(Dataset excerpts)
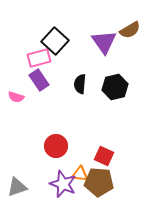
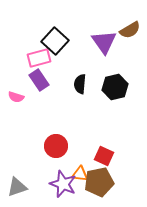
brown pentagon: rotated 16 degrees counterclockwise
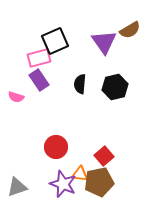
black square: rotated 24 degrees clockwise
red circle: moved 1 px down
red square: rotated 24 degrees clockwise
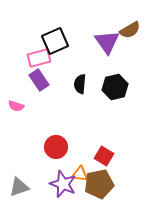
purple triangle: moved 3 px right
pink semicircle: moved 9 px down
red square: rotated 18 degrees counterclockwise
brown pentagon: moved 2 px down
gray triangle: moved 2 px right
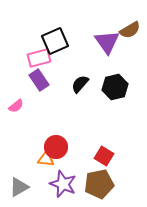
black semicircle: rotated 36 degrees clockwise
pink semicircle: rotated 56 degrees counterclockwise
orange triangle: moved 34 px left, 15 px up
gray triangle: rotated 10 degrees counterclockwise
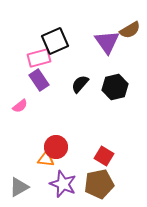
pink semicircle: moved 4 px right
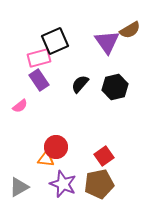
red square: rotated 24 degrees clockwise
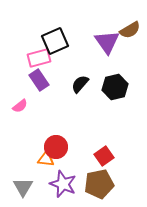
gray triangle: moved 4 px right; rotated 30 degrees counterclockwise
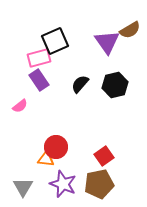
black hexagon: moved 2 px up
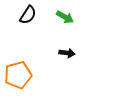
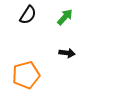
green arrow: rotated 78 degrees counterclockwise
orange pentagon: moved 8 px right
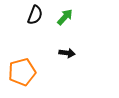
black semicircle: moved 7 px right; rotated 12 degrees counterclockwise
orange pentagon: moved 4 px left, 3 px up
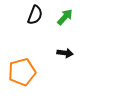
black arrow: moved 2 px left
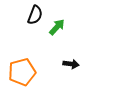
green arrow: moved 8 px left, 10 px down
black arrow: moved 6 px right, 11 px down
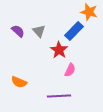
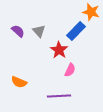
orange star: moved 2 px right
blue rectangle: moved 2 px right
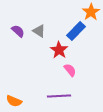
orange star: rotated 24 degrees clockwise
gray triangle: rotated 16 degrees counterclockwise
pink semicircle: rotated 64 degrees counterclockwise
orange semicircle: moved 5 px left, 19 px down
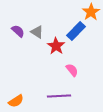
gray triangle: moved 2 px left, 1 px down
red star: moved 3 px left, 4 px up
pink semicircle: moved 2 px right
orange semicircle: moved 2 px right; rotated 56 degrees counterclockwise
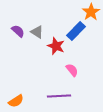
red star: rotated 12 degrees counterclockwise
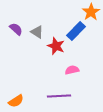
purple semicircle: moved 2 px left, 2 px up
pink semicircle: rotated 64 degrees counterclockwise
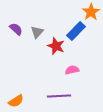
gray triangle: rotated 40 degrees clockwise
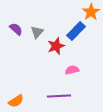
red star: rotated 30 degrees clockwise
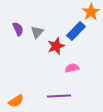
purple semicircle: moved 2 px right; rotated 24 degrees clockwise
pink semicircle: moved 2 px up
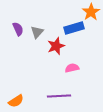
blue rectangle: moved 2 px left, 3 px up; rotated 30 degrees clockwise
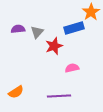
purple semicircle: rotated 72 degrees counterclockwise
red star: moved 2 px left
orange semicircle: moved 9 px up
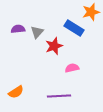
orange star: rotated 18 degrees clockwise
blue rectangle: rotated 48 degrees clockwise
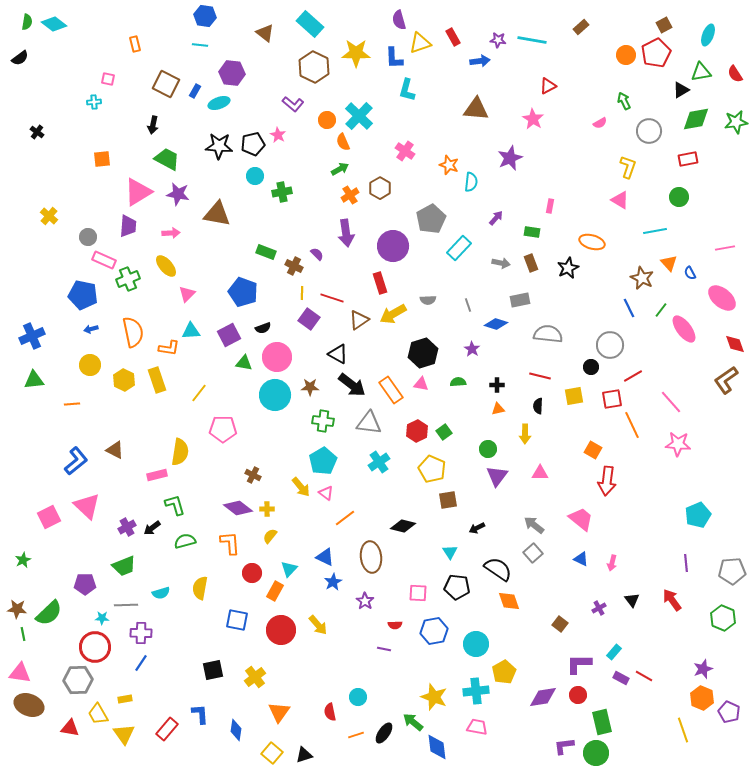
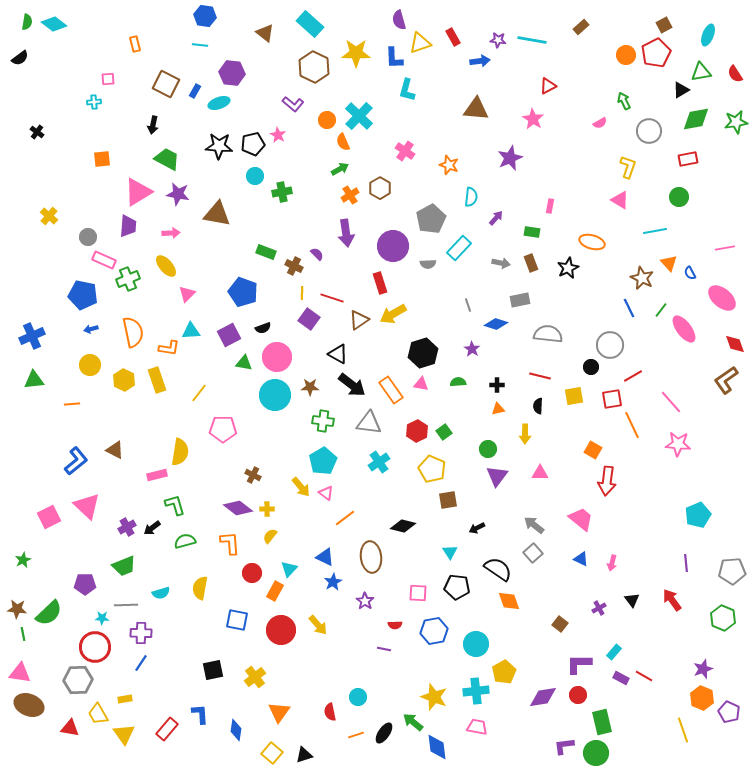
pink square at (108, 79): rotated 16 degrees counterclockwise
cyan semicircle at (471, 182): moved 15 px down
gray semicircle at (428, 300): moved 36 px up
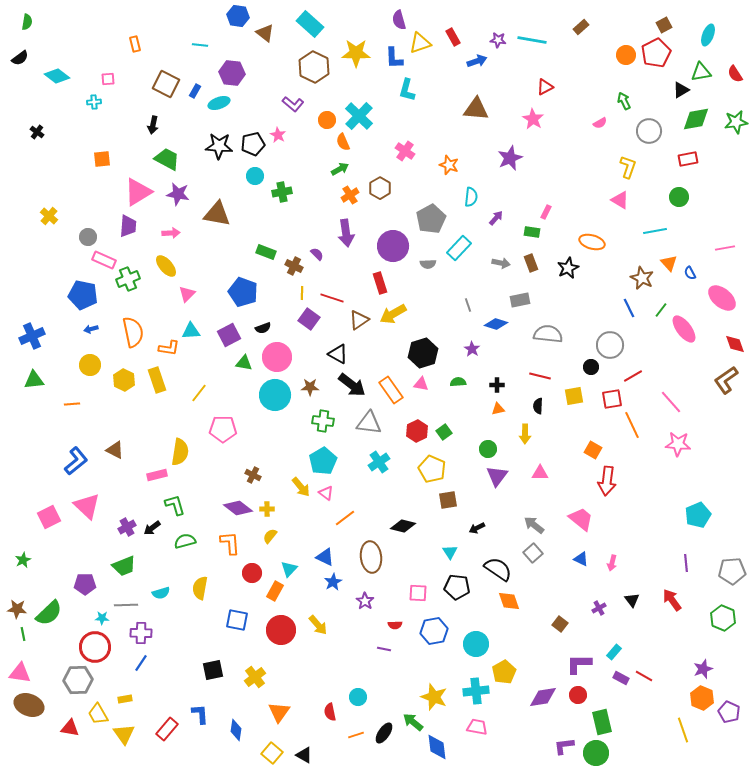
blue hexagon at (205, 16): moved 33 px right
cyan diamond at (54, 24): moved 3 px right, 52 px down
blue arrow at (480, 61): moved 3 px left; rotated 12 degrees counterclockwise
red triangle at (548, 86): moved 3 px left, 1 px down
pink rectangle at (550, 206): moved 4 px left, 6 px down; rotated 16 degrees clockwise
black triangle at (304, 755): rotated 48 degrees clockwise
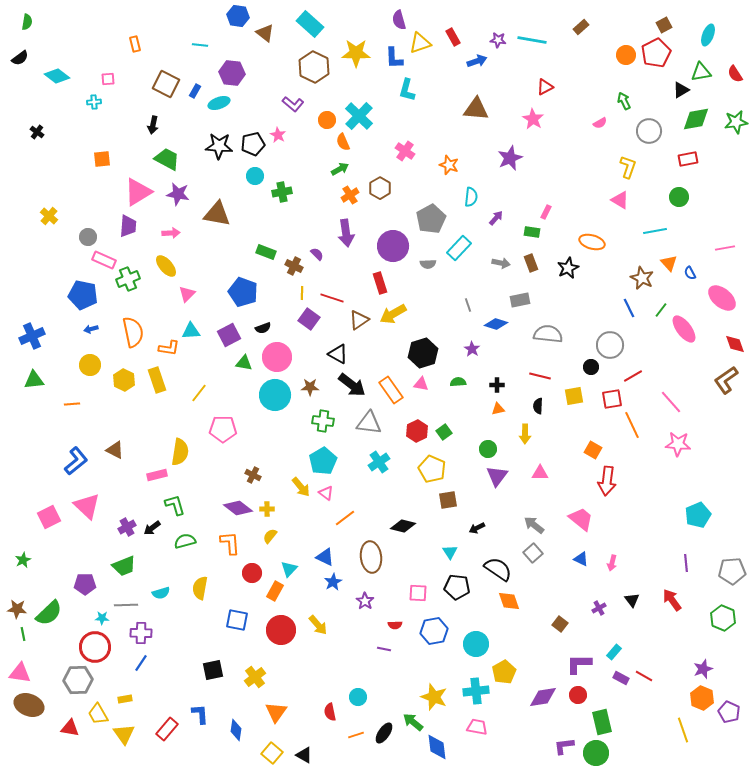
orange triangle at (279, 712): moved 3 px left
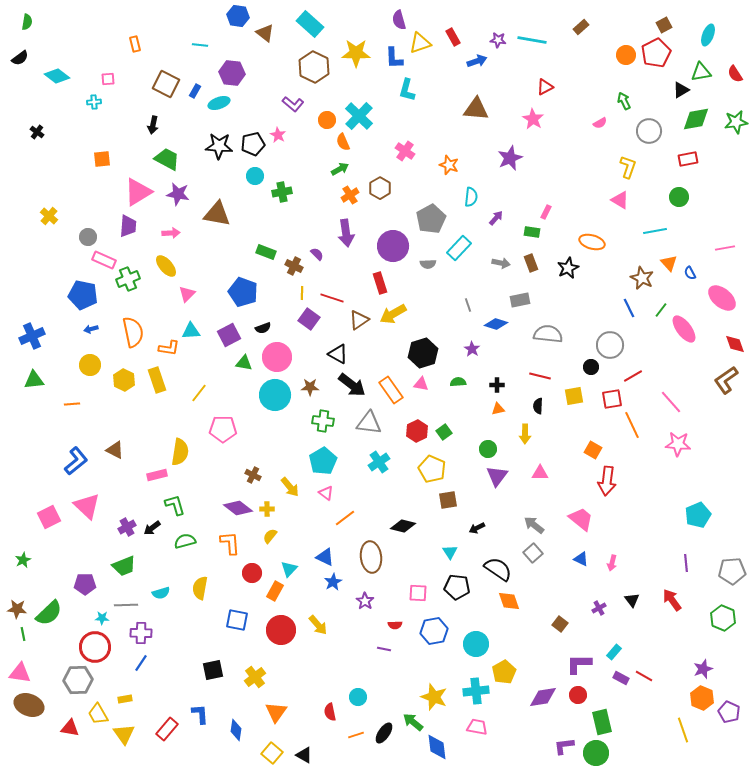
yellow arrow at (301, 487): moved 11 px left
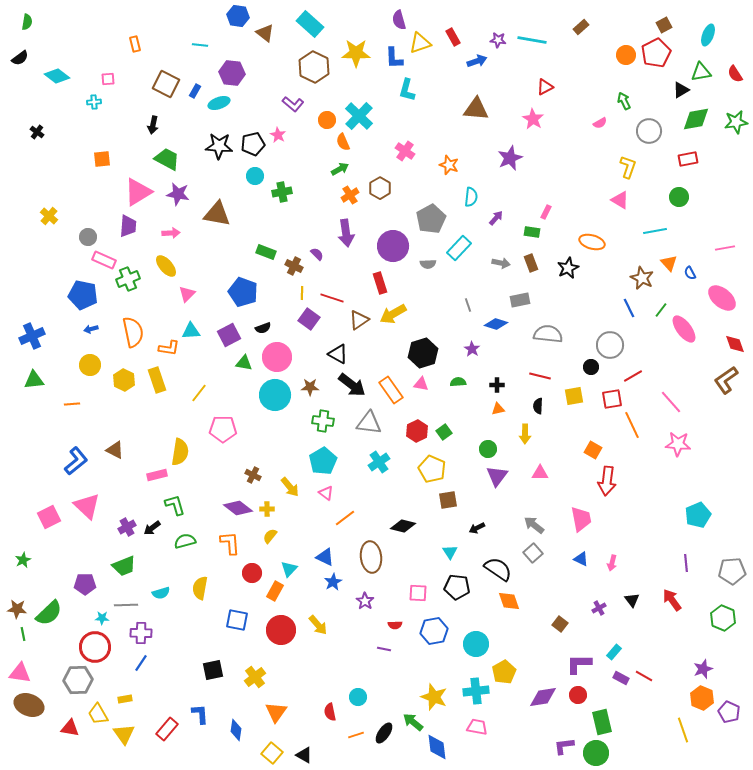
pink trapezoid at (581, 519): rotated 40 degrees clockwise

* Instructions to follow
Copy every row above word for word, in order, and omit the pictures.

* Full answer
brown pentagon: rotated 16 degrees counterclockwise
black square: rotated 24 degrees clockwise
red circle: moved 1 px down
red square: rotated 24 degrees clockwise
purple triangle: moved 3 px right
pink semicircle: moved 9 px down
red square: rotated 18 degrees counterclockwise
brown pentagon: moved 2 px down
gray triangle: moved 2 px right
black semicircle: rotated 36 degrees clockwise
pink semicircle: rotated 56 degrees counterclockwise
orange triangle: moved 34 px left, 15 px up
gray triangle: rotated 10 degrees counterclockwise
pink semicircle: moved 4 px right
red square: rotated 24 degrees clockwise
gray triangle: moved 4 px right; rotated 30 degrees counterclockwise
black hexagon: moved 2 px up
green arrow: rotated 78 degrees counterclockwise
orange pentagon: moved 8 px right
black semicircle: moved 7 px right; rotated 12 degrees counterclockwise
orange pentagon: moved 4 px left, 3 px up
black arrow: moved 2 px left
green arrow: moved 8 px left, 10 px down
black arrow: moved 6 px right, 11 px down
orange star: moved 2 px right
blue rectangle: moved 2 px right
orange star: rotated 24 degrees clockwise
gray triangle: rotated 16 degrees counterclockwise
pink semicircle: rotated 64 degrees counterclockwise
orange semicircle: moved 5 px left, 19 px down
gray triangle: moved 2 px left, 1 px down
red star: moved 3 px left, 4 px up
pink semicircle: moved 2 px right
orange semicircle: moved 2 px right; rotated 56 degrees counterclockwise
red star: rotated 12 degrees counterclockwise
purple semicircle: moved 2 px left, 2 px up
pink semicircle: rotated 64 degrees counterclockwise
gray triangle: rotated 40 degrees clockwise
red star: rotated 30 degrees clockwise
purple semicircle: moved 2 px right; rotated 24 degrees clockwise
pink semicircle: moved 2 px up
blue rectangle: moved 2 px left, 3 px up; rotated 30 degrees clockwise
purple semicircle: rotated 72 degrees counterclockwise
red star: moved 2 px left
orange semicircle: moved 9 px up
orange star: rotated 18 degrees clockwise
blue rectangle: rotated 48 degrees clockwise
pink square at (108, 79): rotated 16 degrees counterclockwise
cyan semicircle at (471, 182): moved 15 px down
gray semicircle at (428, 300): moved 36 px up
blue hexagon at (205, 16): moved 33 px right
cyan diamond at (54, 24): moved 3 px right, 52 px down
blue arrow at (480, 61): moved 3 px left; rotated 12 degrees counterclockwise
red triangle at (548, 86): moved 3 px left, 1 px down
pink rectangle at (550, 206): moved 4 px left, 6 px down; rotated 16 degrees clockwise
black triangle at (304, 755): rotated 48 degrees clockwise
orange triangle at (279, 712): moved 3 px left
yellow arrow at (301, 487): moved 11 px left
pink trapezoid at (581, 519): rotated 40 degrees clockwise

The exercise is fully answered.